------ MATERIAL FOR THIS EXERCISE
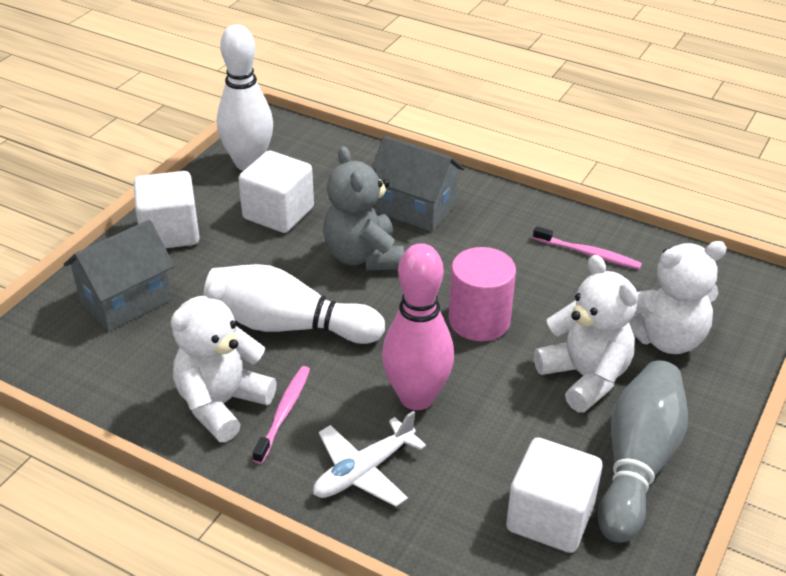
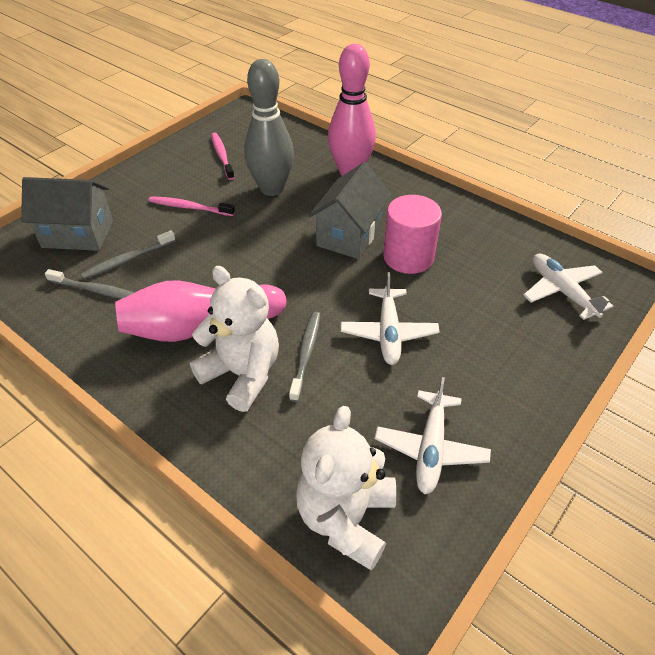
grey teddy bear: 1 -> 0
grey toothbrush: 0 -> 3
pink bowling pin: 1 -> 2
white bowling pin: 2 -> 0
white cube: 3 -> 0
white plane: 1 -> 3
white teddy bear: 3 -> 2

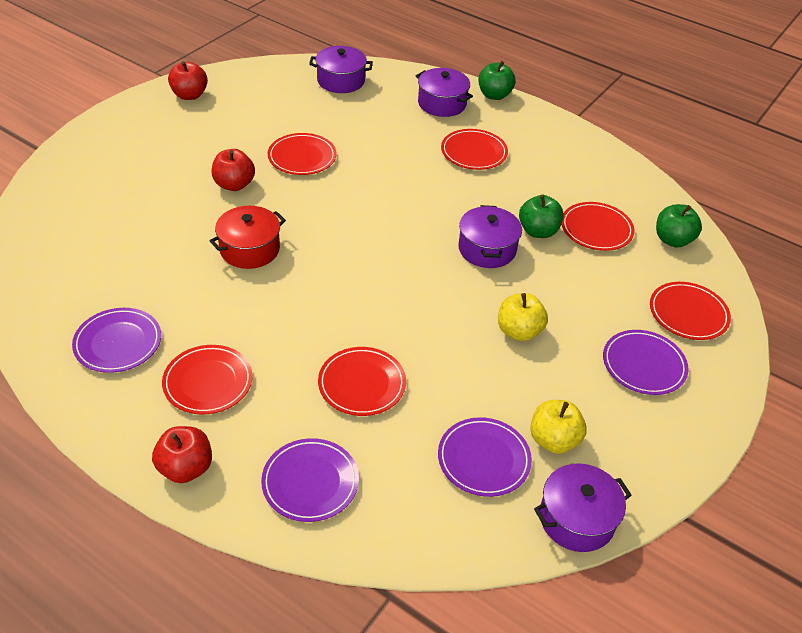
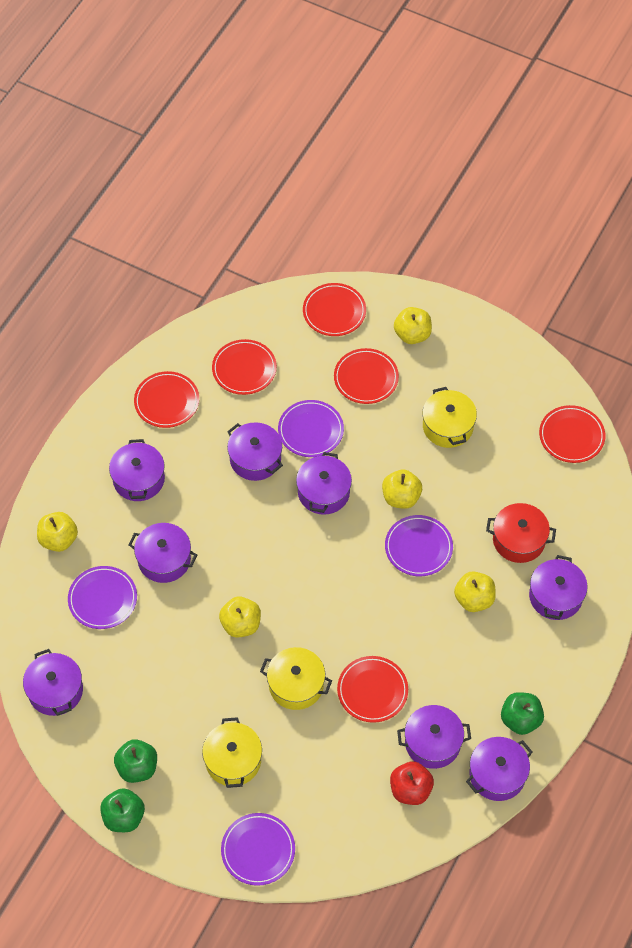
purple pot: 4 -> 8
red apple: 3 -> 1
yellow apple: 2 -> 5
yellow pot: 0 -> 3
------------
Leave out the pictures, and extract exactly the lines from the one with "white plane: 1 -> 3" through the end of the records, both ends included.

white plane: 1 -> 3
white teddy bear: 3 -> 2

purple pot: 4 -> 8
red apple: 3 -> 1
yellow apple: 2 -> 5
yellow pot: 0 -> 3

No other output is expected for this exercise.